__Your instructions__
Using the records below, find every line that includes "switch" and copy it.

──────── Supplied information ────────

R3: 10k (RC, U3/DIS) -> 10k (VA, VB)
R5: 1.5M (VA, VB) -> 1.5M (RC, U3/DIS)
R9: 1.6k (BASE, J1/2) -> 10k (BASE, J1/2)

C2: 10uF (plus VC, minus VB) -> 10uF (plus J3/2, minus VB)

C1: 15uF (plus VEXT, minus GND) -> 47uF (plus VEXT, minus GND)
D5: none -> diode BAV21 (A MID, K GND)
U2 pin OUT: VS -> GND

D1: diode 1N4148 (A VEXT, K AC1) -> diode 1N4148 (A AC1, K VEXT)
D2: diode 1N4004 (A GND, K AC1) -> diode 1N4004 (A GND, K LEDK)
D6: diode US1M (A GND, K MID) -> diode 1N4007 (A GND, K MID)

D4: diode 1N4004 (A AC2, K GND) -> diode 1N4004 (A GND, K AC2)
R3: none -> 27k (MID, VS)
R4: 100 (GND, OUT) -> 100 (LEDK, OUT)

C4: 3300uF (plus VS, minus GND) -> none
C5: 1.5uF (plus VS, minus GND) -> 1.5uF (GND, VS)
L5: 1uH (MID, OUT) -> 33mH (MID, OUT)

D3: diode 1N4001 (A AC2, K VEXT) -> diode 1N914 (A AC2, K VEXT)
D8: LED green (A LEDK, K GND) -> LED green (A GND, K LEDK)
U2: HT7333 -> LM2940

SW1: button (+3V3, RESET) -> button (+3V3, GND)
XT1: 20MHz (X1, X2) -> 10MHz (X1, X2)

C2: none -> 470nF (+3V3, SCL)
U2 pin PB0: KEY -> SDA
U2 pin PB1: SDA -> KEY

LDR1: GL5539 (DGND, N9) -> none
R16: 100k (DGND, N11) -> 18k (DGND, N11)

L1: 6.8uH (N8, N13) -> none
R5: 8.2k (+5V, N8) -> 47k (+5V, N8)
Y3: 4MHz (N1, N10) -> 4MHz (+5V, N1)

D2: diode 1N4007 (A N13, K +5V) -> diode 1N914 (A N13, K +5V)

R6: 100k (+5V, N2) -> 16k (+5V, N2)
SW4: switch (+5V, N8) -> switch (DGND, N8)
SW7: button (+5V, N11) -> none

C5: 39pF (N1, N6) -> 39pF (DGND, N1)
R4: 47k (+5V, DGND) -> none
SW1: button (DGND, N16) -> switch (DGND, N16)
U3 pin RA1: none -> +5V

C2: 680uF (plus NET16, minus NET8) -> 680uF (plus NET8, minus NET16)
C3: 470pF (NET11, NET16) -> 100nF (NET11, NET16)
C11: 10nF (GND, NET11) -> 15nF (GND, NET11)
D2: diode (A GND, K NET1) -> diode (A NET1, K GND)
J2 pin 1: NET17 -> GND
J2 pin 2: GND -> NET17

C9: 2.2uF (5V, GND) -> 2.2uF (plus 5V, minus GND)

────────

__Task answer__
SW4: switch (+5V, N8) -> switch (DGND, N8)
SW1: button (DGND, N16) -> switch (DGND, N16)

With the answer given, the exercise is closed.